Output the rows between the line holding "This is a 0.25" and the line holding "road 2 (unclassified): [(151,203),(121,121),(96,89),(0,59)]", inclusive, reproducing each one verbatim.

═════ Stored data ═════

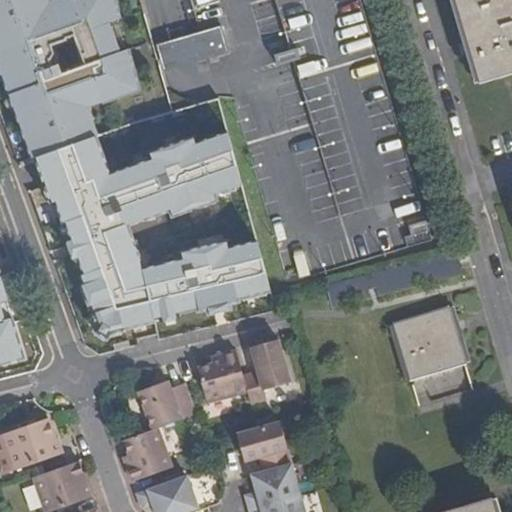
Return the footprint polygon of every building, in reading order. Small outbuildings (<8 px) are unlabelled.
[(107,23),(121,18),(116,0),(0,0),(0,67),(11,94),(35,155),(99,136),(90,107),(142,90),(130,49),(118,53),(107,23)] [(511,0),(454,0),(480,83),(502,77),(502,75),(511,72),(511,0)] [(174,69),(231,52),(223,25),(167,42),(157,44),(165,71),(174,69)] [(161,115),(148,118),(150,124),(162,120),(161,115)] [(99,136),(35,155),(46,185),(52,204),(56,201),(69,239),(64,241),(66,246),(69,255),(98,332),(107,336),(155,323),(213,308),(227,304),(272,292),(256,240),(142,270),(136,249),(129,227),(169,213),(242,187),(228,134),(111,173),(99,136)] [(0,363),(25,357),(1,276),(0,276),(0,363)] [(414,317),(392,324),(410,381),(432,374),(431,373),(444,370),(444,371),(466,364),(449,307),(427,313),(427,314),(415,318),(414,317)] [(278,340),(251,347),(258,372),(243,376),(248,392),(251,404),(266,400),(264,390),(290,382),(278,340)] [(212,364),(197,368),(207,403),(248,392),(243,376),(236,351),(211,358),(212,364)] [(155,386),(165,382),(163,376),(153,379),(155,386)] [(155,386),(138,392),(152,430),(158,428),(195,414),(184,384),(171,389),(168,381),(165,382),(155,386)] [(48,419),(3,435),(15,470),(63,453),(58,438),(55,439),(48,419)] [(280,422),(237,434),(245,461),(260,457),(264,472),(292,464),(280,422)] [(152,430),(124,440),(129,455),(123,457),(132,482),(172,467),(158,428),(152,430)] [(0,435),(0,471),(1,475),(15,470),(3,435),(0,435)] [(79,461),(33,478),(45,511),(48,511),(94,496),(89,481),(86,482),(79,461)] [(264,472),(252,475),(257,493),(246,496),(249,510),(301,496),(292,464),(264,472)] [(187,476),(137,494),(142,509),(153,505),(155,511),(187,511),(198,508),(187,476)] [(304,511),(301,496),(249,510),(249,511),(304,511)] [(457,508),(444,511),(495,511),(492,498),(470,504),(470,506),(458,509),(457,508)]
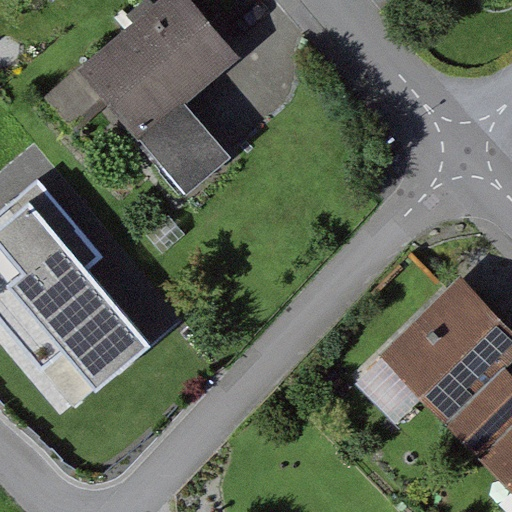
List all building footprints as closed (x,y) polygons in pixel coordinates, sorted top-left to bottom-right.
[(15,0),(26,12),(40,0),(15,0)] [(225,61),(173,0),(168,0),(75,78),(173,195),(221,155),(176,102),(225,61)] [(98,260),(36,187),(0,217),(0,327),(75,415),(151,350),(84,272),(98,260)] [(490,375),(511,354),(511,342),(457,284),(371,364),(433,429),(490,375)] [(433,429),(469,467),(511,426),(511,398),(490,375),(433,429)] [(511,511),(511,426),(469,467),(511,511)]
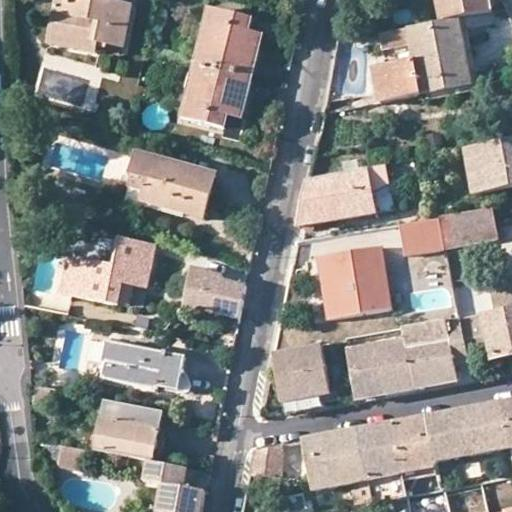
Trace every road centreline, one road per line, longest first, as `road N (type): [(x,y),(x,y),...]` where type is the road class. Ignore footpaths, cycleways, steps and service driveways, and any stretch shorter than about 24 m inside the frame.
road 1 (tertiary): [(240,429),(317,0)]
road 2 (residential): [(240,429),(511,385)]
road 3 (residential): [(11,368),(22,485),(43,511)]
road 4 (residential): [(0,244),(11,368)]
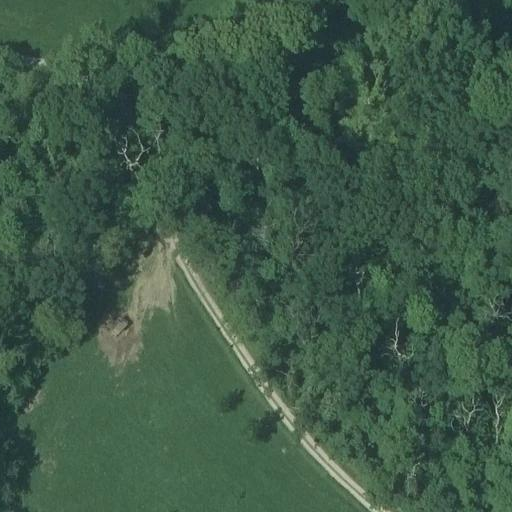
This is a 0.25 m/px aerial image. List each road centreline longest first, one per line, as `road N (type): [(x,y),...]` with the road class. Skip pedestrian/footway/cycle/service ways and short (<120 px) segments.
road 1 (track): [(375,511),(269,396),(151,203)]
road 2 (unclassified): [(151,203),(121,121),(96,89),(0,59)]
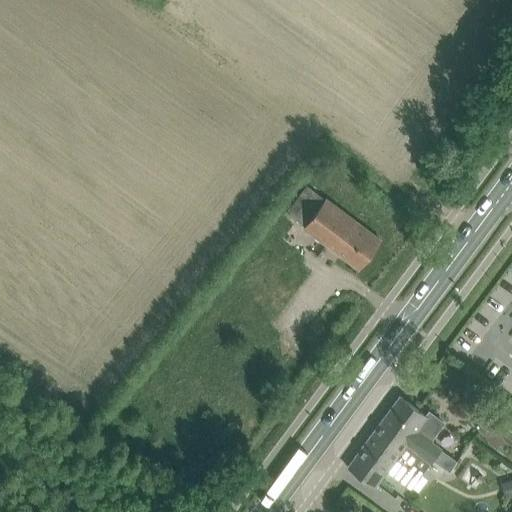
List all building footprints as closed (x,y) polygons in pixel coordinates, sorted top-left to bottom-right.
[(307,184),(286,211),(305,226),(326,198),(307,184)] [(380,239),(364,227),(326,198),(305,226),(304,227),(359,268),(380,239)] [(400,395),(373,432),(402,453),(410,444),(419,451),(432,461),(441,448),(431,440),(445,422),(430,411),(427,415),(416,407),(408,401),(400,395)] [(373,432),(348,466),(356,472),(364,478),(375,486),(387,470),(398,478),(399,477),(409,464),(423,474),(432,461),(419,451),(410,444),(402,453),(373,432)] [(511,478),(501,482),(506,498),(511,495),(511,478)]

═════

Task result:
This is a 0.25 m/px aerial image. List each road centreline longest first, one per line, as `road N (type): [(x,y),...]` with the road class. Skip pedestrian/footway/cycle/service ways and short (<120 px) segments.
road 1 (track): [(375,511),(269,396),(151,203)]
road 2 (unclassified): [(151,203),(121,121),(96,89),(0,59)]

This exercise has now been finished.